EXERCISE DATA:
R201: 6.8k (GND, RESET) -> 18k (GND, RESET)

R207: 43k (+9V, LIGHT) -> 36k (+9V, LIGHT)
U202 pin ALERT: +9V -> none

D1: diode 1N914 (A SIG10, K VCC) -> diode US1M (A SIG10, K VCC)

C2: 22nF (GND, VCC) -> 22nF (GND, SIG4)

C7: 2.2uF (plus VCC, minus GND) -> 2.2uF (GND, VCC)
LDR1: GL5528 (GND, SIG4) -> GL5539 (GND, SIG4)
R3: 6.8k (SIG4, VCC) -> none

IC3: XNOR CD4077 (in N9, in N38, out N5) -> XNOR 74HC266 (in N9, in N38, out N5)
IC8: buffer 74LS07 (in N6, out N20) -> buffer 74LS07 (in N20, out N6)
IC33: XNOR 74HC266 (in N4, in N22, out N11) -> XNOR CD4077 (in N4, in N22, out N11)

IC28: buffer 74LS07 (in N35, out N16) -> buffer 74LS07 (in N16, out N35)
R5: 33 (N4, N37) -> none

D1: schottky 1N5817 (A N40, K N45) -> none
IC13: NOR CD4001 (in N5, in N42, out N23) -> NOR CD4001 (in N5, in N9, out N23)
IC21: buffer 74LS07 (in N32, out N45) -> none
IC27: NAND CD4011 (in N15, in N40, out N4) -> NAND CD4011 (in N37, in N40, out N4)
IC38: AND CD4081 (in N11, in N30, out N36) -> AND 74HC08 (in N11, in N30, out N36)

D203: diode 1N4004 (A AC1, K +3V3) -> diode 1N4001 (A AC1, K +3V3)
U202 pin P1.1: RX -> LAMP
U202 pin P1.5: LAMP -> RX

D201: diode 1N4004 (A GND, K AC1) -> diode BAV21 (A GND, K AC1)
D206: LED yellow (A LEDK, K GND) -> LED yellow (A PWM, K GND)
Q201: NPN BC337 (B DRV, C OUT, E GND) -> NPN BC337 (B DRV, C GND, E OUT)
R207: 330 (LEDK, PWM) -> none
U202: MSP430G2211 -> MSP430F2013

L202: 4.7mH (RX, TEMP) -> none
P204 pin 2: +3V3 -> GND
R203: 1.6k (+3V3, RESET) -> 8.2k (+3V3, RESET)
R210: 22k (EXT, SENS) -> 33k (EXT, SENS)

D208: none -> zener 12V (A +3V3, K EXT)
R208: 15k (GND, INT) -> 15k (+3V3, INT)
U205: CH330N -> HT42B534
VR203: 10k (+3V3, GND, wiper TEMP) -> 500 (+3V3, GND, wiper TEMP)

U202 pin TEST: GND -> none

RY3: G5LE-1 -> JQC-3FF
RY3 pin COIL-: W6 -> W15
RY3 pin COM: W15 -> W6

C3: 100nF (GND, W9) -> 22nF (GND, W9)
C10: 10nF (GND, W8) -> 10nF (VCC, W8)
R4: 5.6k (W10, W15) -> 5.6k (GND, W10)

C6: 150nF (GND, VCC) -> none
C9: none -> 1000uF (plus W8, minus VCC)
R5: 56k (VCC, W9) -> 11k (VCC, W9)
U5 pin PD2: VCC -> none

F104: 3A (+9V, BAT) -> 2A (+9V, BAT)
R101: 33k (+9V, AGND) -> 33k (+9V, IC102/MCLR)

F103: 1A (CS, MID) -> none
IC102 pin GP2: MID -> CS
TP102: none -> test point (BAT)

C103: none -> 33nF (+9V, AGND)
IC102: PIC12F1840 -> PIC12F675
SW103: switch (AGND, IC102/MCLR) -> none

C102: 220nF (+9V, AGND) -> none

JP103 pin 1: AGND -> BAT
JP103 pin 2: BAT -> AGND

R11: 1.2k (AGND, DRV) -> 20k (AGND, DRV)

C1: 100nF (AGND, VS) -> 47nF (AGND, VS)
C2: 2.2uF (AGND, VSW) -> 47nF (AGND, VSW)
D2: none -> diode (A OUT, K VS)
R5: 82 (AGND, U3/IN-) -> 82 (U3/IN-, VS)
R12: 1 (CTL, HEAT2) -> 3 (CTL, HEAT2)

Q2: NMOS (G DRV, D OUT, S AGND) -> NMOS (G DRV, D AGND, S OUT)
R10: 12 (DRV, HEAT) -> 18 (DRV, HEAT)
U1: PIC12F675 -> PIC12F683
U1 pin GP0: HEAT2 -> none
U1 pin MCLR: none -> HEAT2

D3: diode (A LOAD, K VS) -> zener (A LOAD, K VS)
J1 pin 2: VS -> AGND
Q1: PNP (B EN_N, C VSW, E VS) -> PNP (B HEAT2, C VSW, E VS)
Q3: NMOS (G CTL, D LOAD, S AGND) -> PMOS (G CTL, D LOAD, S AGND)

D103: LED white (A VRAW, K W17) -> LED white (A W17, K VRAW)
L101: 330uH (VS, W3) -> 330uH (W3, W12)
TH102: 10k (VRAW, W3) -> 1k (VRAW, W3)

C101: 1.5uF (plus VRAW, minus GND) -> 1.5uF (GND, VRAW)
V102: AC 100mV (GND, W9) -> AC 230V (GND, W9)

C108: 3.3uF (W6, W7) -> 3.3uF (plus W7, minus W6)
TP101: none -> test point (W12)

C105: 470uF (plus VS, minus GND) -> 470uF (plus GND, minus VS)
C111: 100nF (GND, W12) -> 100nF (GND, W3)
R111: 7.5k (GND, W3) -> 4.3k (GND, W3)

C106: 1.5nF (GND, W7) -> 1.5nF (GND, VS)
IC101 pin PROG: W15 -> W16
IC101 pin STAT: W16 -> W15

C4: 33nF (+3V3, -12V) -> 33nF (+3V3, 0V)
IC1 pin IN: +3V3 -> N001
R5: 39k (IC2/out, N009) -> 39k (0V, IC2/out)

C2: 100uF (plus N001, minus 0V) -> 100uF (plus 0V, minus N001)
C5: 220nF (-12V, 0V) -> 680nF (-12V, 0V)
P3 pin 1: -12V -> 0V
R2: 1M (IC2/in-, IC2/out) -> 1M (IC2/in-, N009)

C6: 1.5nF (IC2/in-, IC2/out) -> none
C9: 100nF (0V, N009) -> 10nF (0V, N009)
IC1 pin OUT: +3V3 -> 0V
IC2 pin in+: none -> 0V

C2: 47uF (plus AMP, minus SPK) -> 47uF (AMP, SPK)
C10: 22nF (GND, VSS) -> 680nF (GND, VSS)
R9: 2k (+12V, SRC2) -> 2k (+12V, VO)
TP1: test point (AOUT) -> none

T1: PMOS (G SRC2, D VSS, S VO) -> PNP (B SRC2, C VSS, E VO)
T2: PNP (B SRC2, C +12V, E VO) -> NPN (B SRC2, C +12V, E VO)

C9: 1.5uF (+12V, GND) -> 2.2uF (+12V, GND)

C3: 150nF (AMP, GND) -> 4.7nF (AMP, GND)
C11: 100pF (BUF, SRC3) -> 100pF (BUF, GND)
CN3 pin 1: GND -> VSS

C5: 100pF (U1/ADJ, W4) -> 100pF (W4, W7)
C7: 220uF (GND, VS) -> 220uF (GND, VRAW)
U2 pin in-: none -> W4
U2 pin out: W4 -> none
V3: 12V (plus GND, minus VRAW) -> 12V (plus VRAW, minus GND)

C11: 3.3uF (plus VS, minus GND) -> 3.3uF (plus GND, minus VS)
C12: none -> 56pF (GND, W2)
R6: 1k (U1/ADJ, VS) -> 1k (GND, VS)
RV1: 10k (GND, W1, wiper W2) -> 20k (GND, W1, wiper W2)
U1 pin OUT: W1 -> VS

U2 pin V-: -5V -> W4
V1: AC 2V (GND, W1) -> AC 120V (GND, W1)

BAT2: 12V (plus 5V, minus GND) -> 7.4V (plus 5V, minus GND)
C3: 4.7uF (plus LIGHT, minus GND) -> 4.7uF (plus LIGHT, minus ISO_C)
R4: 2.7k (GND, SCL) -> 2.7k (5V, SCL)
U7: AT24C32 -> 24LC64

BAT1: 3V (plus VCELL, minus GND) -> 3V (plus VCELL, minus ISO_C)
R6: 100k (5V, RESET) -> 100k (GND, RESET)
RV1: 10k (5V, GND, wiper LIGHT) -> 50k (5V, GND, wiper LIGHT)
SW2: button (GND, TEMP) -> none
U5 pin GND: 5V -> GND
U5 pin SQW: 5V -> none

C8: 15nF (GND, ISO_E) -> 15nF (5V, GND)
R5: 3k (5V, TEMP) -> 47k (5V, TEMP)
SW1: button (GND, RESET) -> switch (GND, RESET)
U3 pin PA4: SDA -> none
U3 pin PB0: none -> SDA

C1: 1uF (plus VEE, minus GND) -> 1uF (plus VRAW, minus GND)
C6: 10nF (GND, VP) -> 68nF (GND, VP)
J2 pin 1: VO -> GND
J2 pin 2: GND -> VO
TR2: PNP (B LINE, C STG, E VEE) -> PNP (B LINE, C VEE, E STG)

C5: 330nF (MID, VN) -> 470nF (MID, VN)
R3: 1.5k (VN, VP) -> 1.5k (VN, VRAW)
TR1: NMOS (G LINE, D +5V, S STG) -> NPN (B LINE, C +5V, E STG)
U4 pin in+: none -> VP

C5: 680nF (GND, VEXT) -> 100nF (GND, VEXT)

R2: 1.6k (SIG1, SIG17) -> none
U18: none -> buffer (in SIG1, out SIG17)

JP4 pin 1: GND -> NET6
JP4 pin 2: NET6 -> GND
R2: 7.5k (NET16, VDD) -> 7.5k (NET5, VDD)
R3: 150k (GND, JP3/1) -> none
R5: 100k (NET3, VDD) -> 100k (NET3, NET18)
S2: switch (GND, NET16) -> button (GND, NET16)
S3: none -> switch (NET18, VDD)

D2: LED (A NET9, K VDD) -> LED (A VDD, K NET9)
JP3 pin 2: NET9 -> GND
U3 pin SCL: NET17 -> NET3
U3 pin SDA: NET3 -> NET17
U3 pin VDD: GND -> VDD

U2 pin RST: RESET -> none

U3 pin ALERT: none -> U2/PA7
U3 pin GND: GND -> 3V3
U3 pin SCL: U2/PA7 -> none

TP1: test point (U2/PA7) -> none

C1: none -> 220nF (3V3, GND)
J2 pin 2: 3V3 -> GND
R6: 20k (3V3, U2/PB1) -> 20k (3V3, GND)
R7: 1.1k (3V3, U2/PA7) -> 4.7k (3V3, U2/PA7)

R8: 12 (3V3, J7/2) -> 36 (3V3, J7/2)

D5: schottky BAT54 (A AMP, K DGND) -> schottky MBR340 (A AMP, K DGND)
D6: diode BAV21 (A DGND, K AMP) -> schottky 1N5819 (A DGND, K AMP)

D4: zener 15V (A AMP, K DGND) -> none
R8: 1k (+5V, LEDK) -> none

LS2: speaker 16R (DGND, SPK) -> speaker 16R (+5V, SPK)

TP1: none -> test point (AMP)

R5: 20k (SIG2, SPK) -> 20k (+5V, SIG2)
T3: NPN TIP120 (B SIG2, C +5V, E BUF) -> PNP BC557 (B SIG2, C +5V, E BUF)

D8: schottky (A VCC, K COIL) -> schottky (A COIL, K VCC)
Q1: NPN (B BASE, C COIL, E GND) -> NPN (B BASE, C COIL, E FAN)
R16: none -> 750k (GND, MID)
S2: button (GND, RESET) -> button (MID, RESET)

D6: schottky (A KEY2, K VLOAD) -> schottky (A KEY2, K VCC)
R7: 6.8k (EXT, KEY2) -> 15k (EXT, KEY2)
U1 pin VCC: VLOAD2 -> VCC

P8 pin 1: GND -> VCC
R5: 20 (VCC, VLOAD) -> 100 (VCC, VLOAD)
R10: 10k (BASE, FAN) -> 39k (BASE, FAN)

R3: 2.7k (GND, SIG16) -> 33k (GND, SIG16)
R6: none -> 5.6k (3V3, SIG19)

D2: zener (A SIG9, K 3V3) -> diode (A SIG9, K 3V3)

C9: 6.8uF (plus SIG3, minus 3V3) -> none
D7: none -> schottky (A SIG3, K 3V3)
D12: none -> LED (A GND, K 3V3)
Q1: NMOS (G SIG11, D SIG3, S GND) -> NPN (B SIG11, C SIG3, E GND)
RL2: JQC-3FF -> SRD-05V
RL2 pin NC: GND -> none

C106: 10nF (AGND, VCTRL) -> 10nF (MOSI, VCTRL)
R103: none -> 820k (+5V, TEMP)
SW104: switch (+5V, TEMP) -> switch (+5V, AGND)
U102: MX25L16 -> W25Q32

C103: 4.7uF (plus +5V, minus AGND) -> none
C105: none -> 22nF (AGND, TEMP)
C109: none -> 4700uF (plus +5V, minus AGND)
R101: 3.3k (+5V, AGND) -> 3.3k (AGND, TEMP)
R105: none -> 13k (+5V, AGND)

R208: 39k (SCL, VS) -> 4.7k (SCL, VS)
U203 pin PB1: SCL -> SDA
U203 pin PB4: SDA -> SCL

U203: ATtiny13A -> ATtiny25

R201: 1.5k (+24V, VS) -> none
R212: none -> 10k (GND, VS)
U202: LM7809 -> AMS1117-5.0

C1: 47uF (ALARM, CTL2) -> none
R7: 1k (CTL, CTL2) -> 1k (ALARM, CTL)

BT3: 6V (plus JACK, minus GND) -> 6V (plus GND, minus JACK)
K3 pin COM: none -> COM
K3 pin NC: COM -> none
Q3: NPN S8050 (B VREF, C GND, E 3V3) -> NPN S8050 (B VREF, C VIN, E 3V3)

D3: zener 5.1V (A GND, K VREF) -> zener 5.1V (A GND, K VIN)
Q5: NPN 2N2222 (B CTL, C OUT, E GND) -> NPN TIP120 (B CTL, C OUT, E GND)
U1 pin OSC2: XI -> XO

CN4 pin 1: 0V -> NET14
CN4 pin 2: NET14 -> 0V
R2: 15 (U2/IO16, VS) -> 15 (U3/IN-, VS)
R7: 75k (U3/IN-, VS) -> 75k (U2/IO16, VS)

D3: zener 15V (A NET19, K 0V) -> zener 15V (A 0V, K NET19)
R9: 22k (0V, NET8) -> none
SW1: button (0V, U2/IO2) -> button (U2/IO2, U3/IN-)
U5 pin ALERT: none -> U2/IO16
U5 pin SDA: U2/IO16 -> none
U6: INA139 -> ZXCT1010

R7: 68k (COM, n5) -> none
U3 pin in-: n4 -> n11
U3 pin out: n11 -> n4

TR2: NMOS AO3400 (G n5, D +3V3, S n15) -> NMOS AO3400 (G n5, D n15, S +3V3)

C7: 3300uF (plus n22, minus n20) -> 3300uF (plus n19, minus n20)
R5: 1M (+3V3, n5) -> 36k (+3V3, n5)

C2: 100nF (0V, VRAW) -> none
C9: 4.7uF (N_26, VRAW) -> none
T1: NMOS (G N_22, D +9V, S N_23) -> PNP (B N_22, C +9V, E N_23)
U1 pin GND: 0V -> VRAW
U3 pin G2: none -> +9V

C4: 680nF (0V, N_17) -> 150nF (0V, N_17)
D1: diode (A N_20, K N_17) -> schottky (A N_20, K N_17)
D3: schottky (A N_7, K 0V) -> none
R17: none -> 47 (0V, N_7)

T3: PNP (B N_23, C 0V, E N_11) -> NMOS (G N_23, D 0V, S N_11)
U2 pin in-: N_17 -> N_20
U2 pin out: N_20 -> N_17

WORK TASK: Make an exact copy of every line from the one with "R5: 1M (+3V3, n5) -> 36k (+3V3, n5)" to the end of the data, with the first and last of those lines included.

RESULT BELOW:
R5: 1M (+3V3, n5) -> 36k (+3V3, n5)

C2: 100nF (0V, VRAW) -> none
C9: 4.7uF (N_26, VRAW) -> none
T1: NMOS (G N_22, D +9V, S N_23) -> PNP (B N_22, C +9V, E N_23)
U1 pin GND: 0V -> VRAW
U3 pin G2: none -> +9V

C4: 680nF (0V, N_17) -> 150nF (0V, N_17)
D1: diode (A N_20, K N_17) -> schottky (A N_20, K N_17)
D3: schottky (A N_7, K 0V) -> none
R17: none -> 47 (0V, N_7)

T3: PNP (B N_23, C 0V, E N_11) -> NMOS (G N_23, D 0V, S N_11)
U2 pin in-: N_17 -> N_20
U2 pin out: N_20 -> N_17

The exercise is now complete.